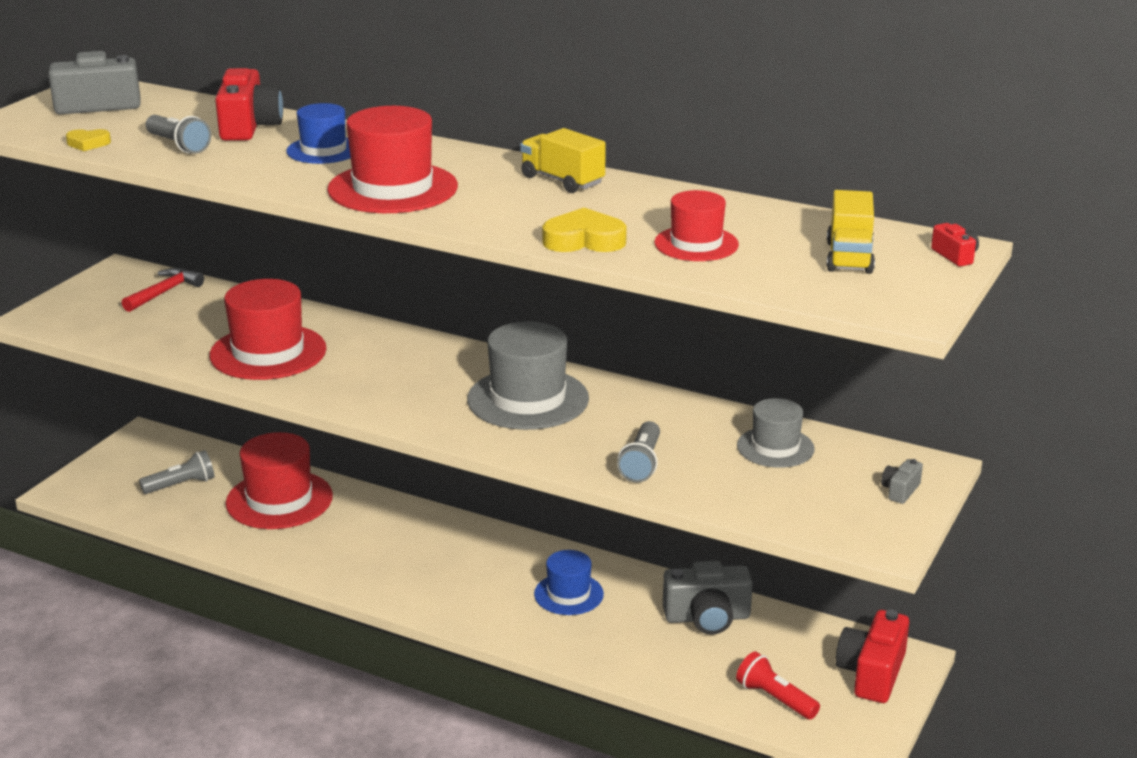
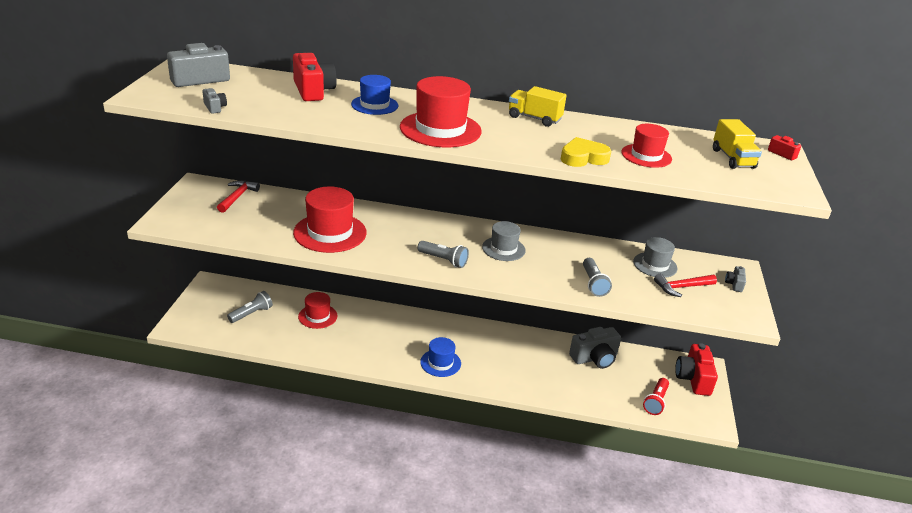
camera: 20 degrees left, 5 degrees up
(88, 143) = (215, 107): yellow heart -> grey camera
(178, 145) = (278, 106): grey flashlight -> grey flashlight (443, 260)
(279, 500) = (317, 316): red hat -> red hat, size x0.60
(528, 399) = (503, 249): grey hat -> grey hat, size x0.60
(568, 594) = (515, 354): blue hat -> blue hat (440, 363)
(775, 698) = (655, 402): red flashlight -> red flashlight turned 90 degrees counterclockwise
(796, 485) = (681, 287): none -> red hammer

+--

■ ACTIVITY ■
In the copy, leave out the pictures and restate the records exactly.

■ ANSWER TO THIS EXERCISE ■
camera: 20 degrees left, 5 degrees up
(88, 143) = (215, 107): yellow heart -> grey camera
(178, 145) = (278, 106): grey flashlight -> grey flashlight (443, 260)
(279, 500) = (317, 316): red hat -> red hat, size x0.60
(528, 399) = (503, 249): grey hat -> grey hat, size x0.60
(568, 594) = (515, 354): blue hat -> blue hat (440, 363)
(775, 698) = (655, 402): red flashlight -> red flashlight turned 90 degrees counterclockwise
(796, 485) = (681, 287): none -> red hammer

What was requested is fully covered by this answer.